Locate the line that contains "(531, 464) = (112, 451): grey". Retype it and every line after it to the end of the records, exactly, but not the pictures.

# # # # # # #

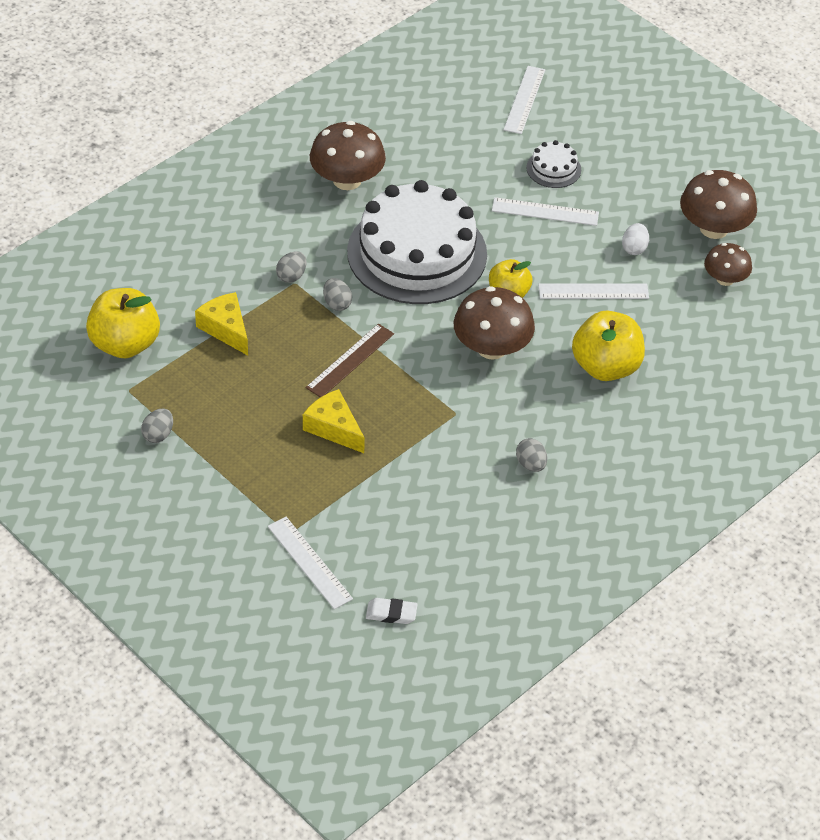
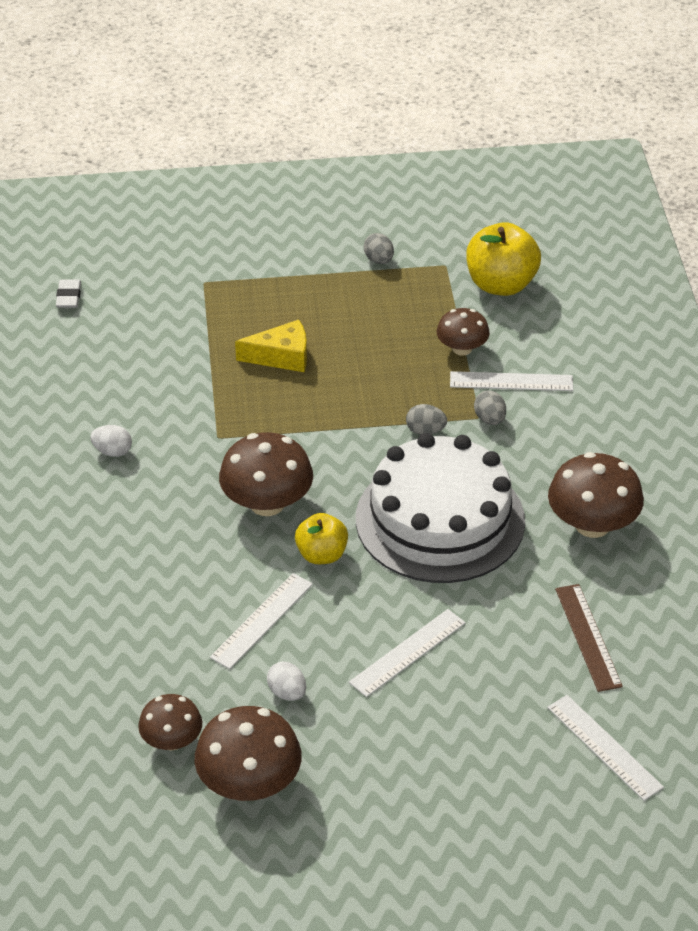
camera: 130 degrees right, 5 degrees down
(226, 329) = (462, 348): yellow cheese -> brown mushroom
(310, 562) = (164, 279): white ruler -> white ruler (511, 382)
(350, 360) = (347, 404): brown ruler -> brown ruler (588, 637)
(391, 613) = (68, 297): white eraser -> white eraser turned 45 degrees counterclockwise
(531, 464) = (112, 451): grey egg -> white egg
(553, 169) = (467, 701): white cake -> none
(605, 367) = (161, 568): yellow apple -> none

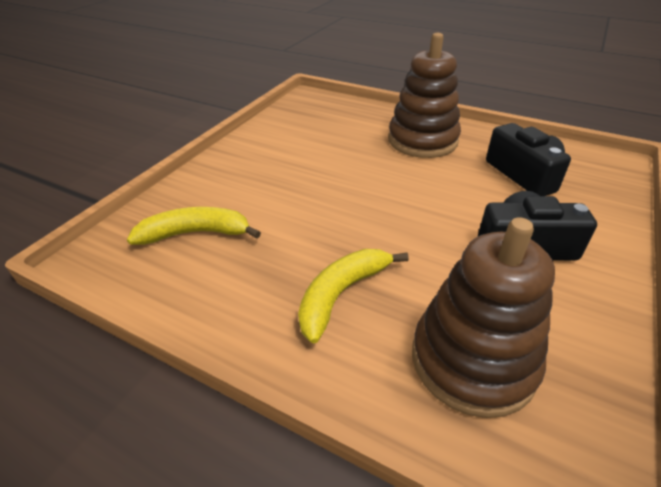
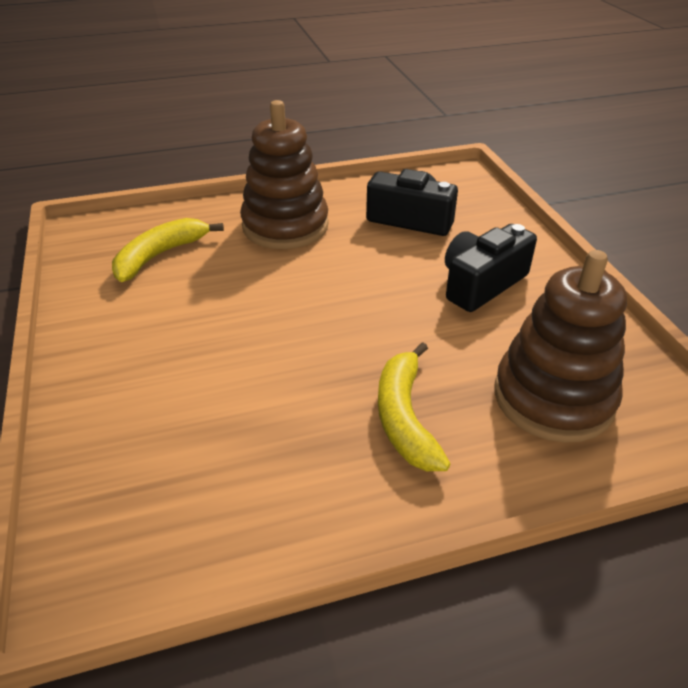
camera: 45 degrees left, 0 degrees up
(195, 233) = (177, 462): yellow banana -> yellow banana (160, 256)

# # # # # # #

• Solution to this problem:
(531, 464) = (112, 451): grey egg -> white egg
(553, 169) = (467, 701): white cake -> none
(605, 367) = (161, 568): yellow apple -> none

camera: 45 degrees left, 0 degrees up
(195, 233) = (177, 462): yellow banana -> yellow banana (160, 256)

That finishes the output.